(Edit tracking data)
******

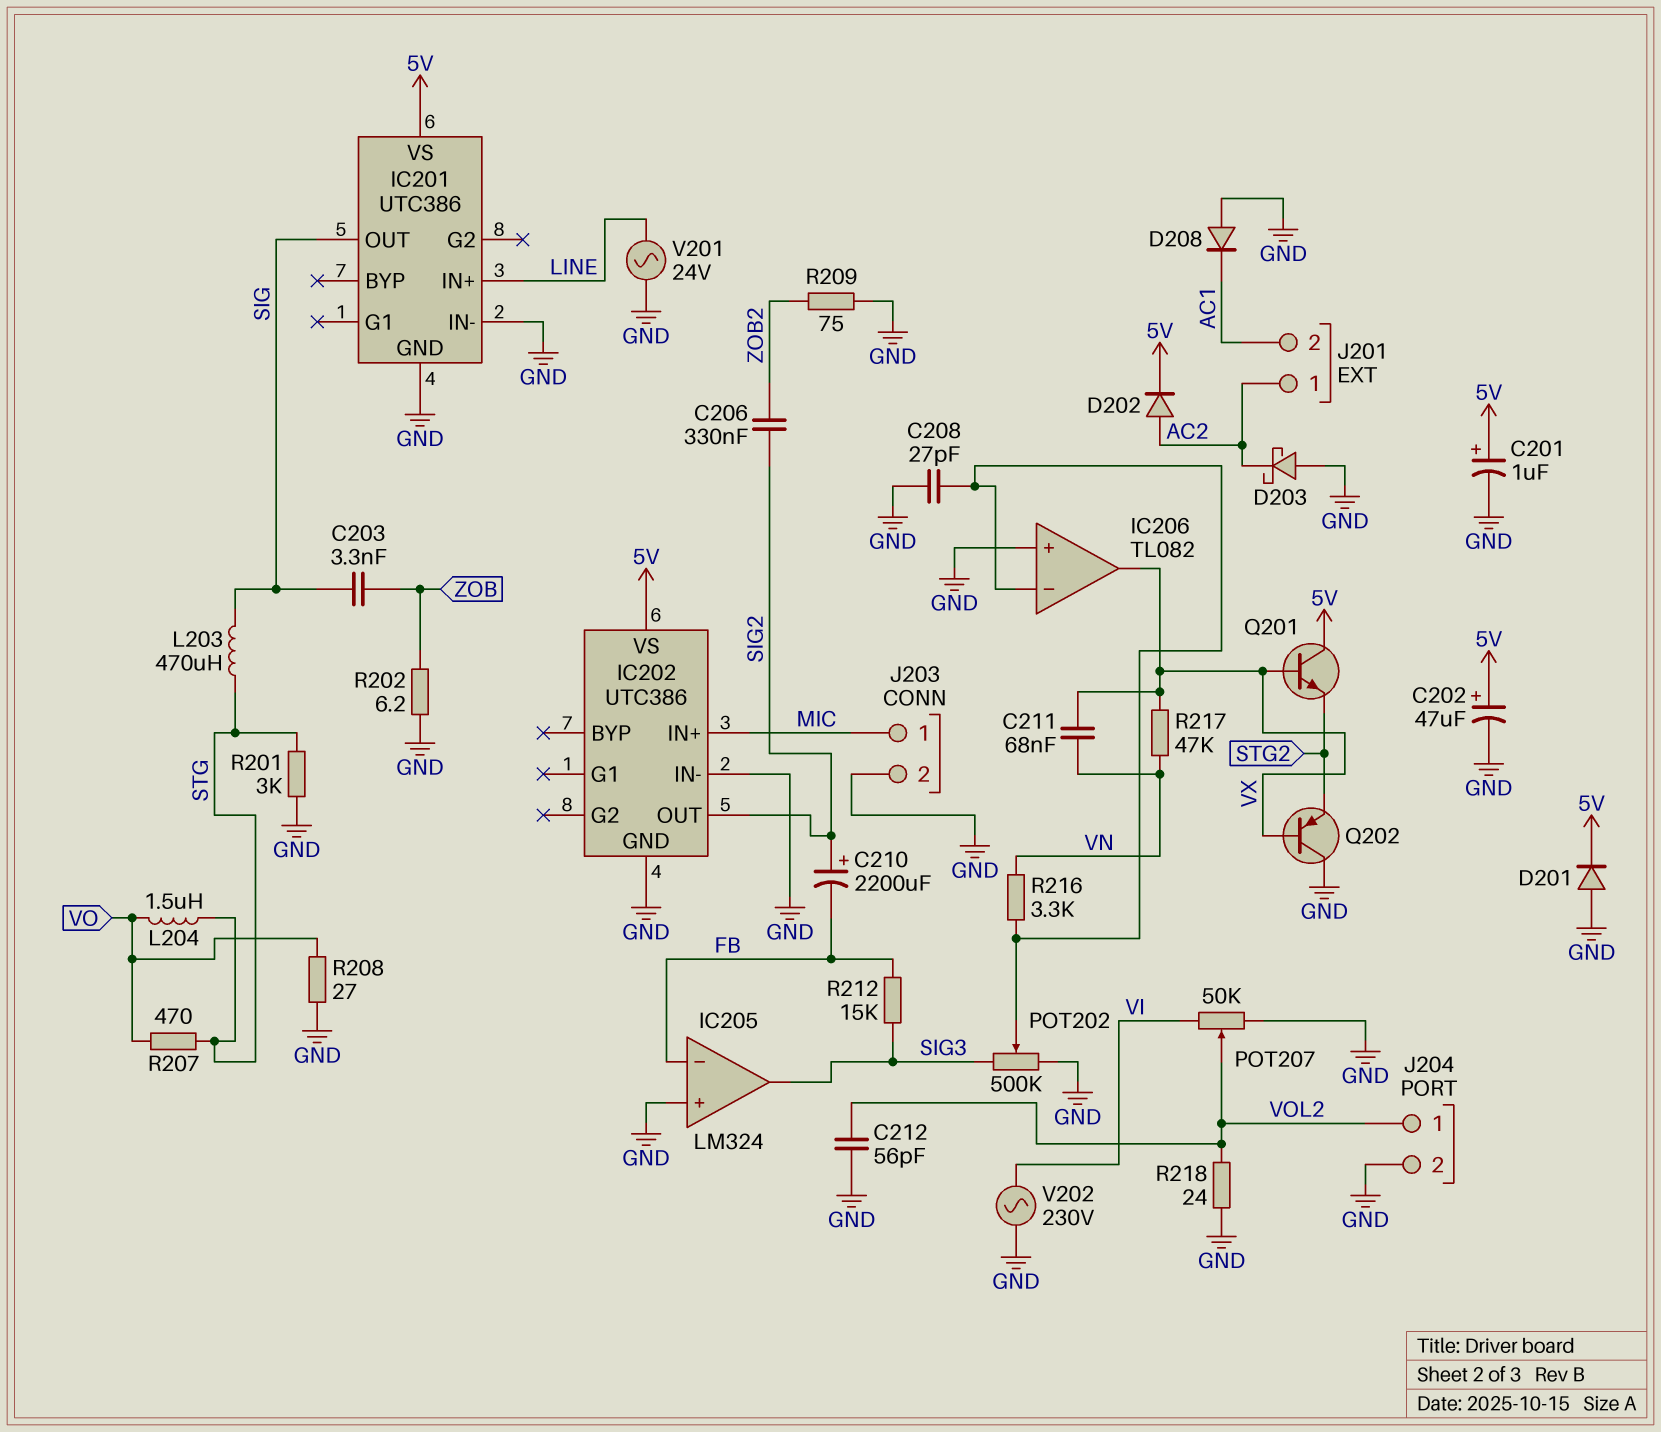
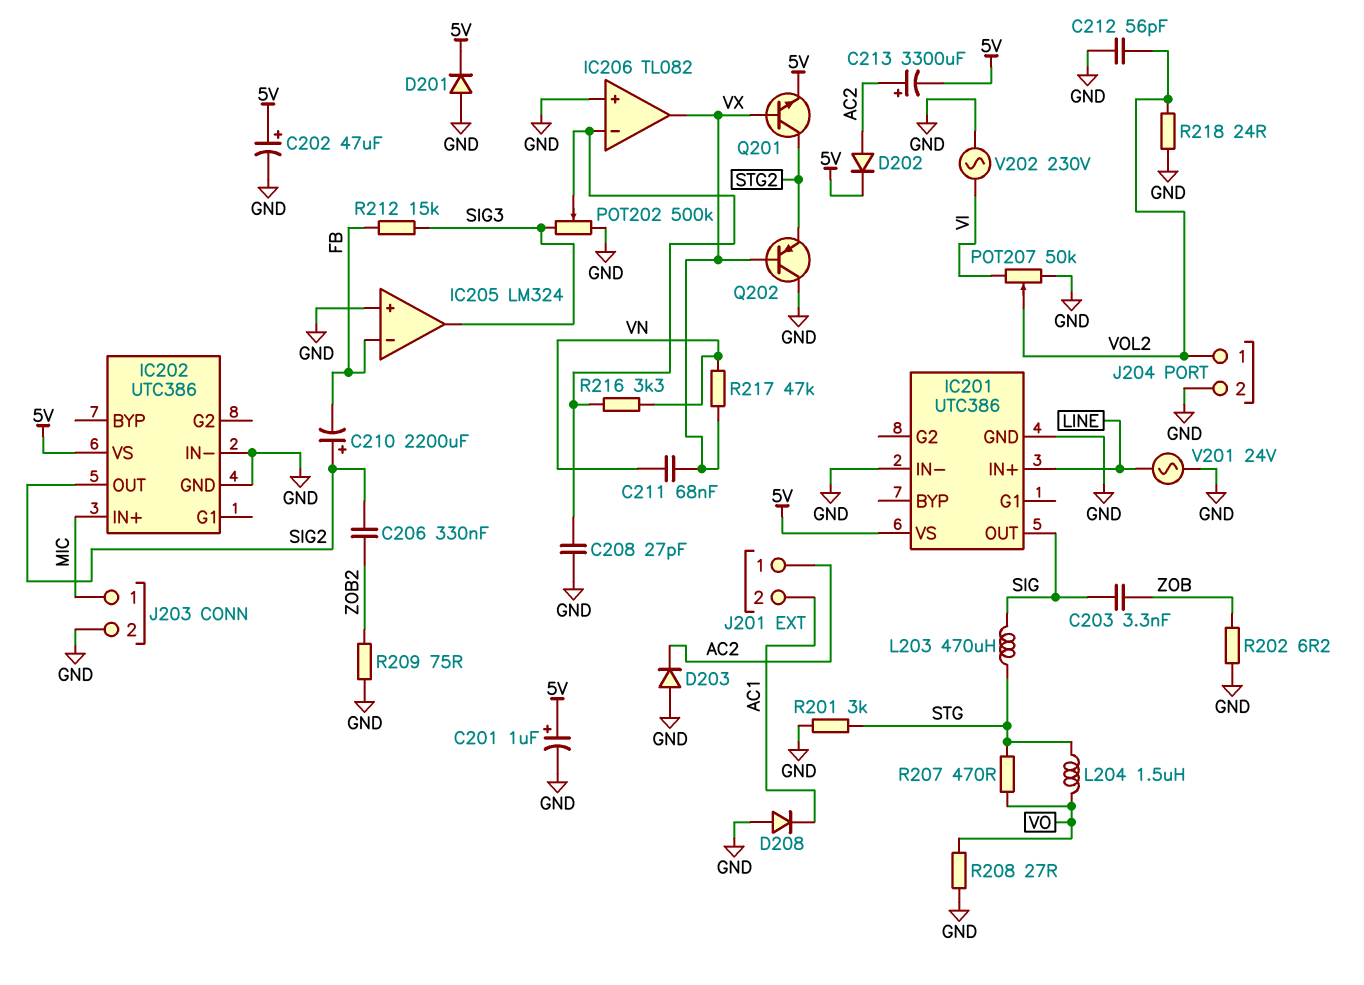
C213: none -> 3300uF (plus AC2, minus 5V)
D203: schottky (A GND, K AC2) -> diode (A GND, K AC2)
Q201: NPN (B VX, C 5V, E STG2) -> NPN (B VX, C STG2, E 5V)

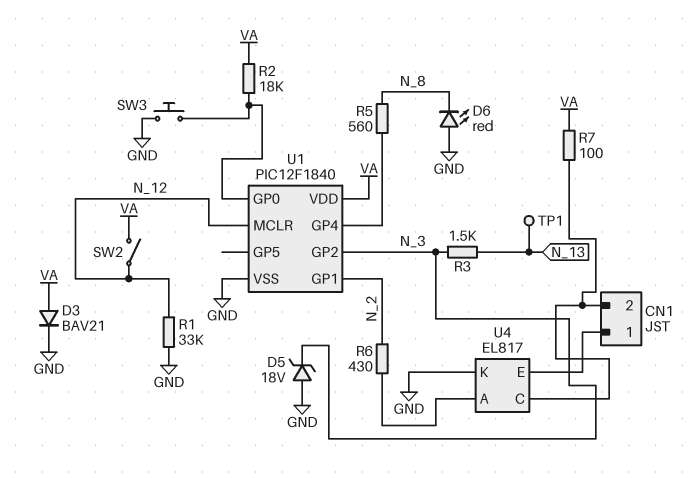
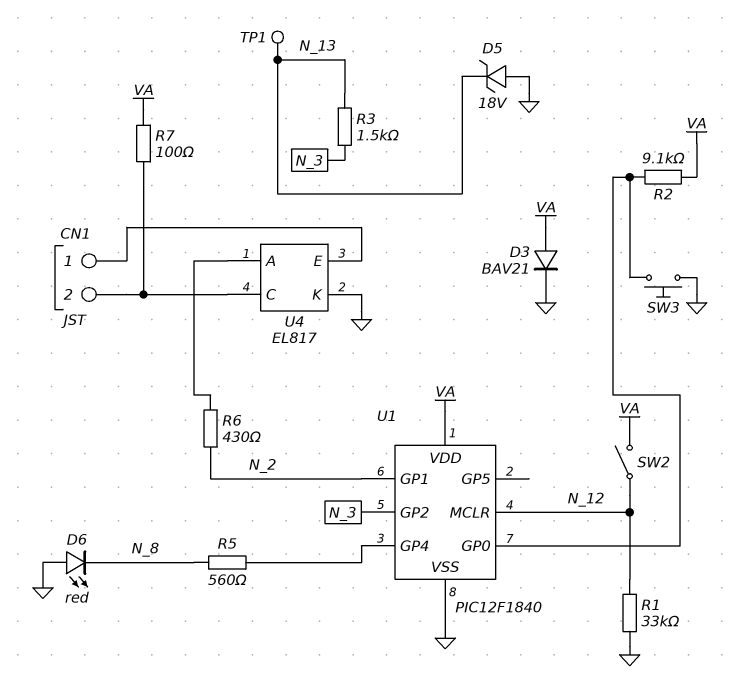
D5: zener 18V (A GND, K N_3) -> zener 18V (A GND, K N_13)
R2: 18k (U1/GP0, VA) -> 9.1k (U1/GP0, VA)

******

▶ _What you need to do_: The expected output is the exact run of lines from the one containing "Q201: NPN (B" through the final line of the data above, both ends included, with no pictures.

▶ _Solution to the problem_:
Q201: NPN (B VX, C 5V, E STG2) -> NPN (B VX, C STG2, E 5V)

D5: zener 18V (A GND, K N_3) -> zener 18V (A GND, K N_13)
R2: 18k (U1/GP0, VA) -> 9.1k (U1/GP0, VA)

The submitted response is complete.